What is expected
Copy every line of the material below word for word, leaving out the pictures.

===============

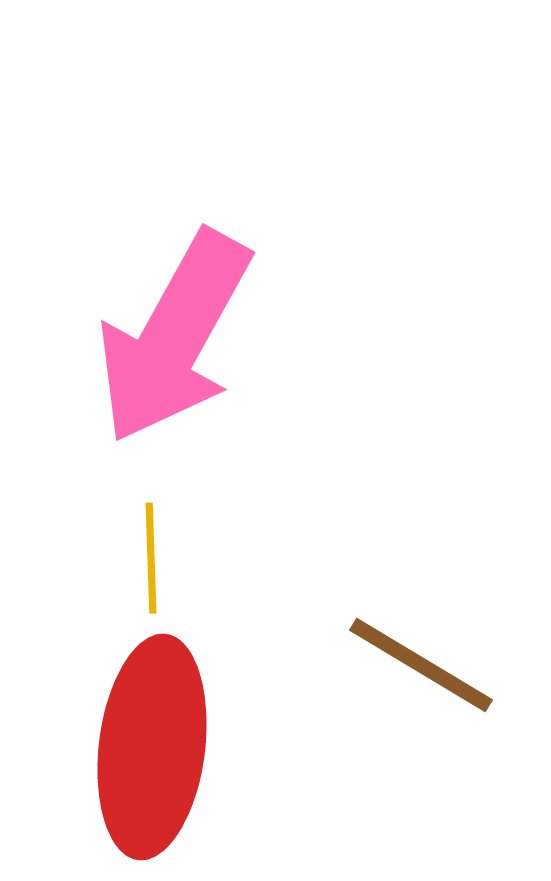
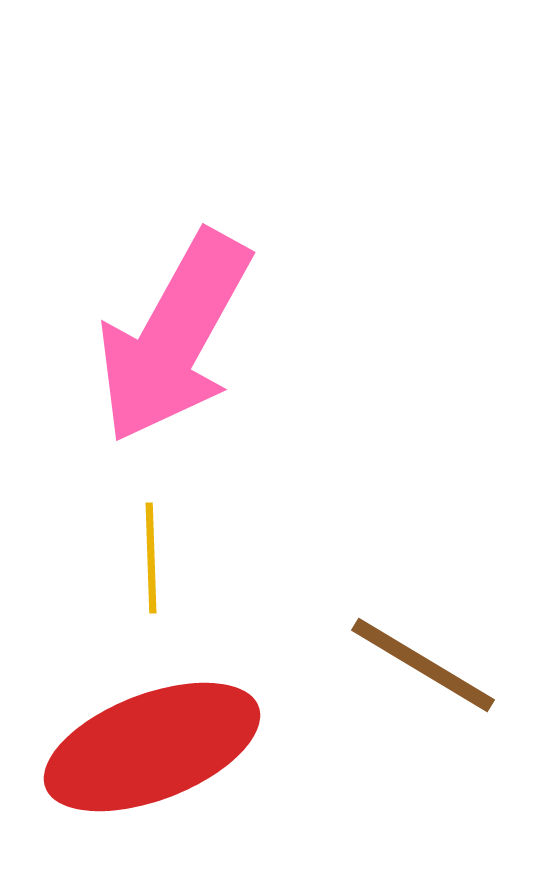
brown line: moved 2 px right
red ellipse: rotated 62 degrees clockwise
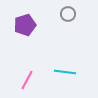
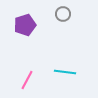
gray circle: moved 5 px left
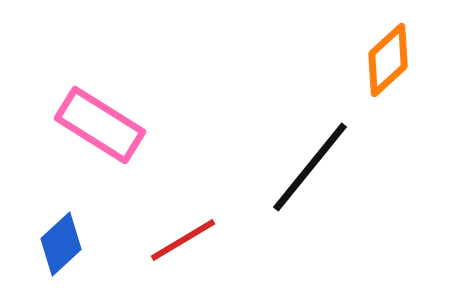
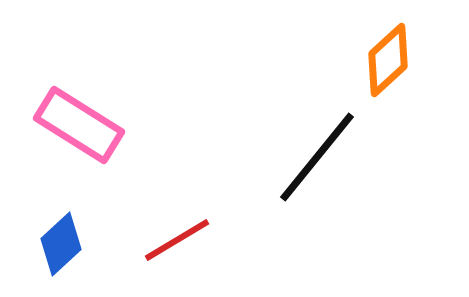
pink rectangle: moved 21 px left
black line: moved 7 px right, 10 px up
red line: moved 6 px left
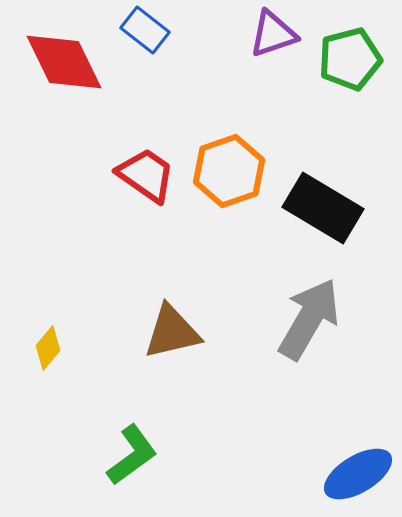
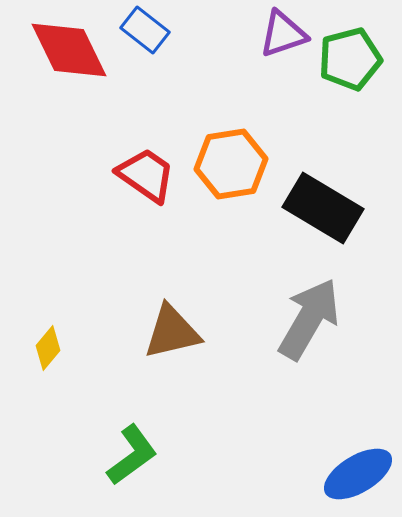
purple triangle: moved 10 px right
red diamond: moved 5 px right, 12 px up
orange hexagon: moved 2 px right, 7 px up; rotated 10 degrees clockwise
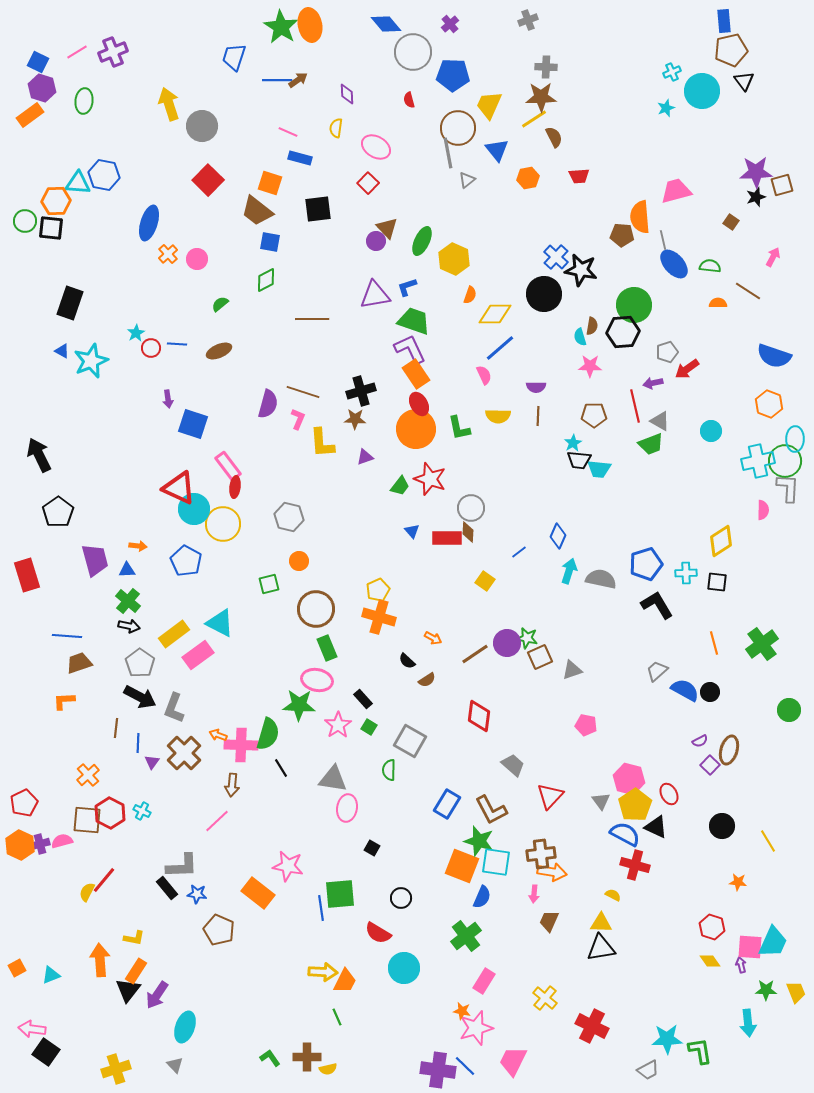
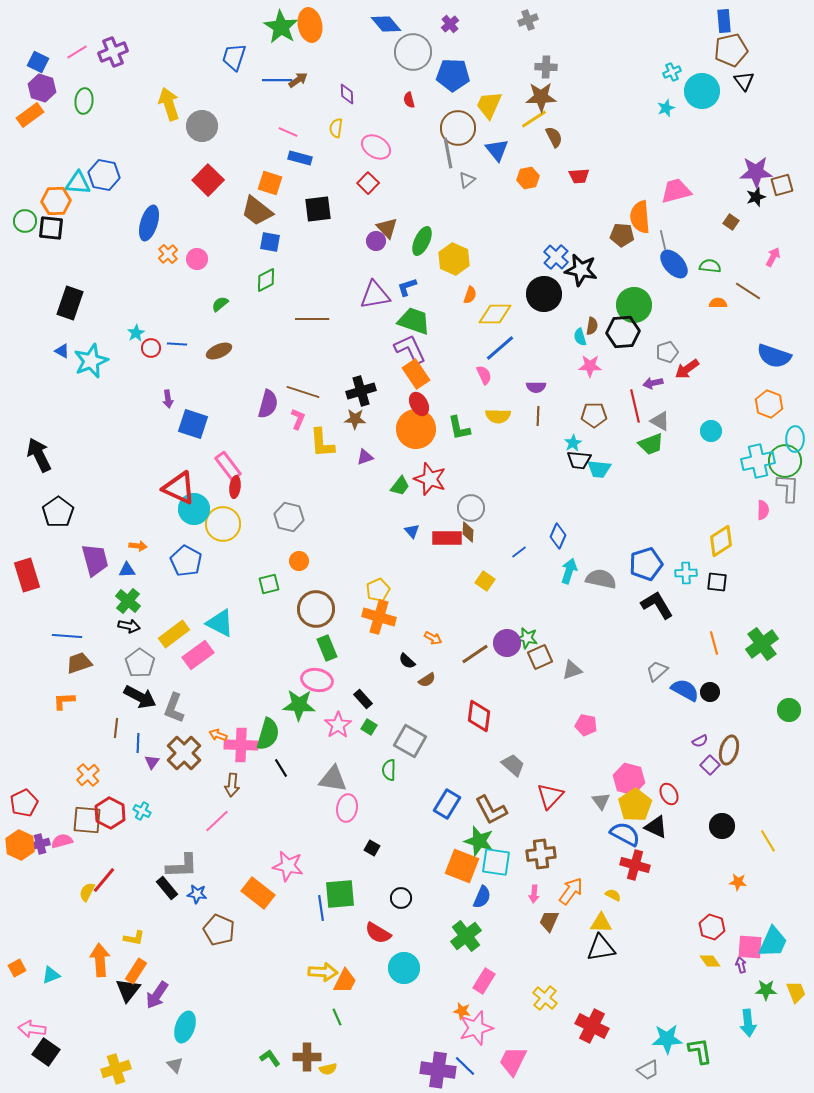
orange arrow at (552, 872): moved 19 px right, 19 px down; rotated 64 degrees counterclockwise
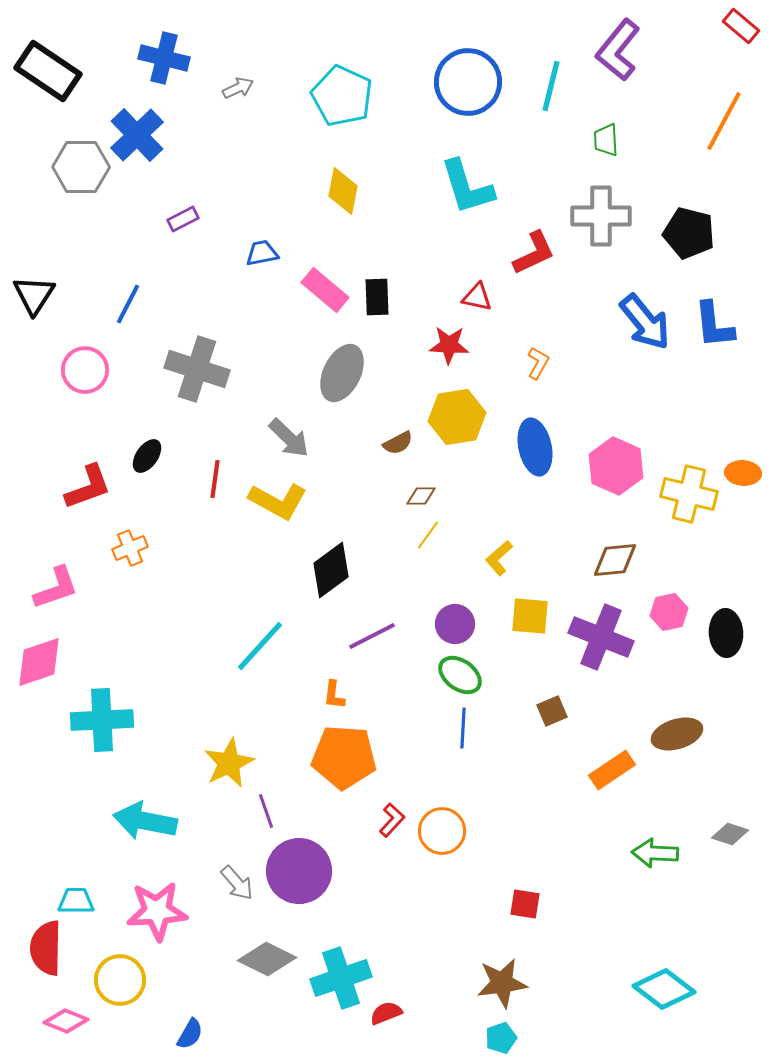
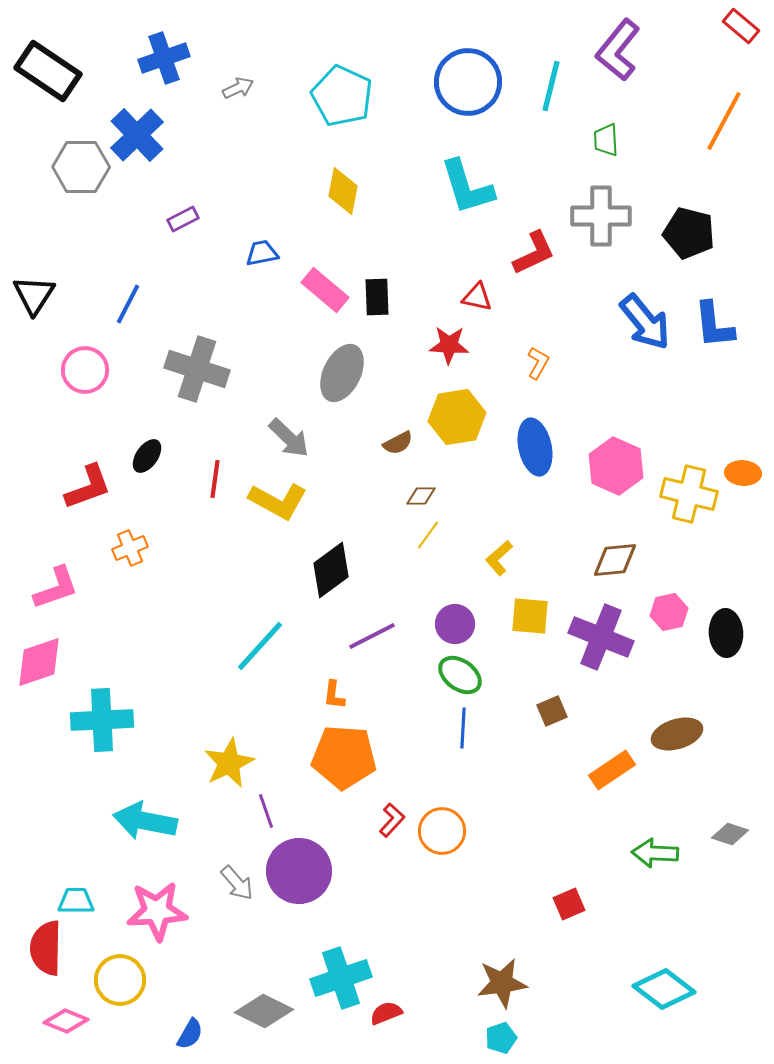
blue cross at (164, 58): rotated 33 degrees counterclockwise
red square at (525, 904): moved 44 px right; rotated 32 degrees counterclockwise
gray diamond at (267, 959): moved 3 px left, 52 px down
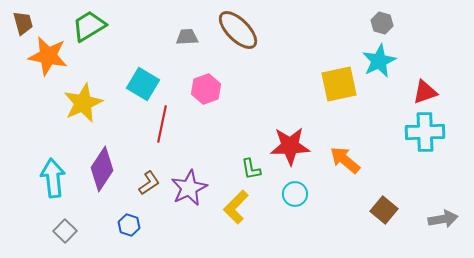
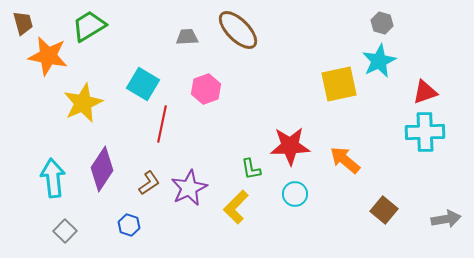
gray arrow: moved 3 px right
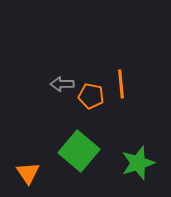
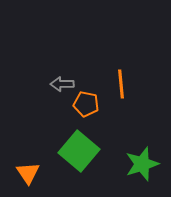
orange pentagon: moved 5 px left, 8 px down
green star: moved 4 px right, 1 px down
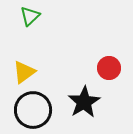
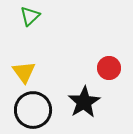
yellow triangle: rotated 30 degrees counterclockwise
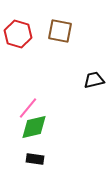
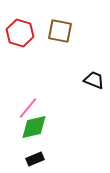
red hexagon: moved 2 px right, 1 px up
black trapezoid: rotated 35 degrees clockwise
black rectangle: rotated 30 degrees counterclockwise
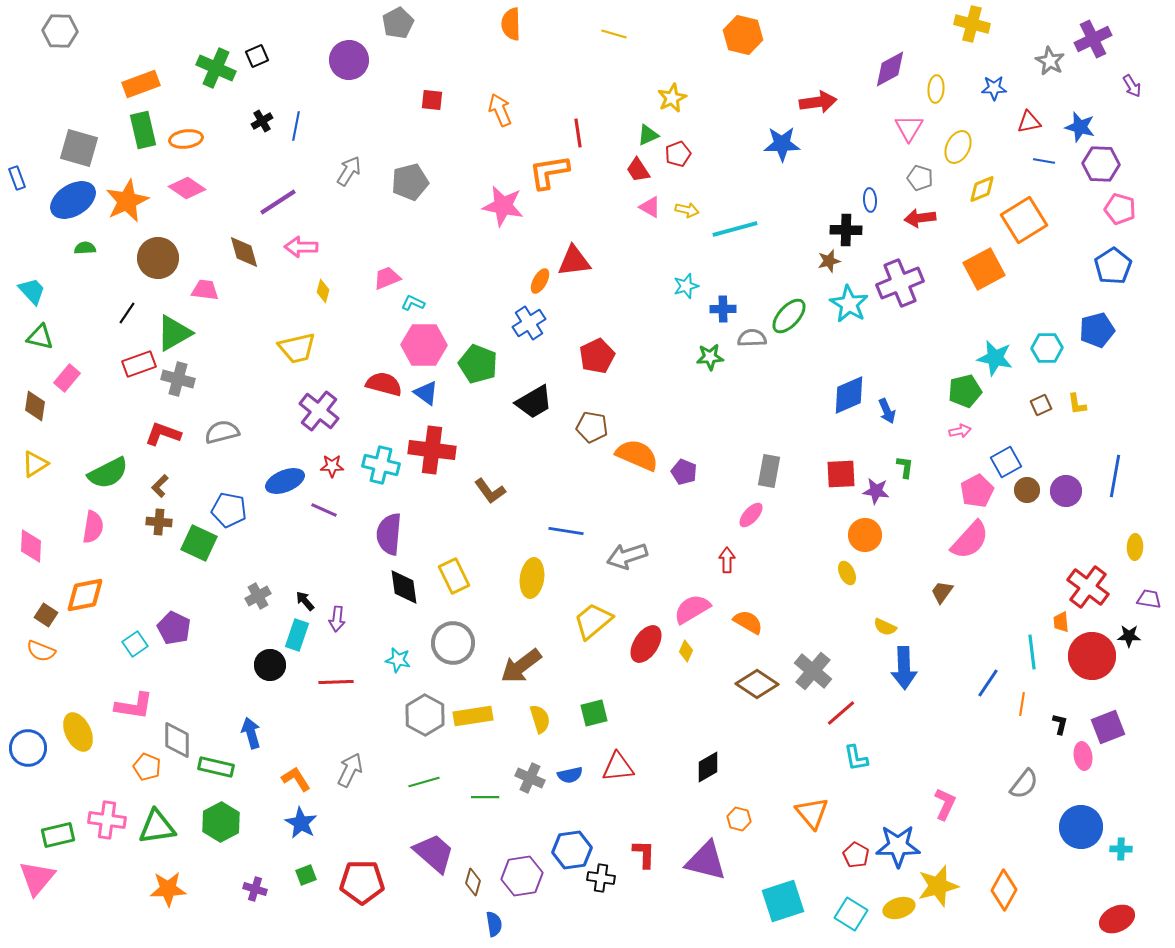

===============

Answer for this exercise
brown line: moved 2 px right
red ellipse: rotated 62 degrees clockwise
gray circle: moved 5 px left
pink rectangle: moved 21 px left
black line: moved 7 px right, 10 px up
red line: moved 6 px left
purple triangle: moved 10 px right
red diamond: moved 5 px right, 12 px up
orange hexagon: moved 2 px right, 7 px up; rotated 10 degrees clockwise
orange arrow at (552, 872): moved 19 px right, 19 px down; rotated 64 degrees counterclockwise
blue cross at (164, 58): rotated 33 degrees counterclockwise
red square at (525, 904): moved 44 px right; rotated 32 degrees counterclockwise
gray diamond at (267, 959): moved 3 px left, 52 px down
gray arrow: moved 3 px right
orange pentagon: moved 5 px left, 8 px down
green star: moved 4 px right, 1 px down
yellow triangle: rotated 30 degrees counterclockwise
red hexagon: moved 2 px right, 1 px up
black trapezoid: rotated 35 degrees clockwise
black rectangle: rotated 30 degrees counterclockwise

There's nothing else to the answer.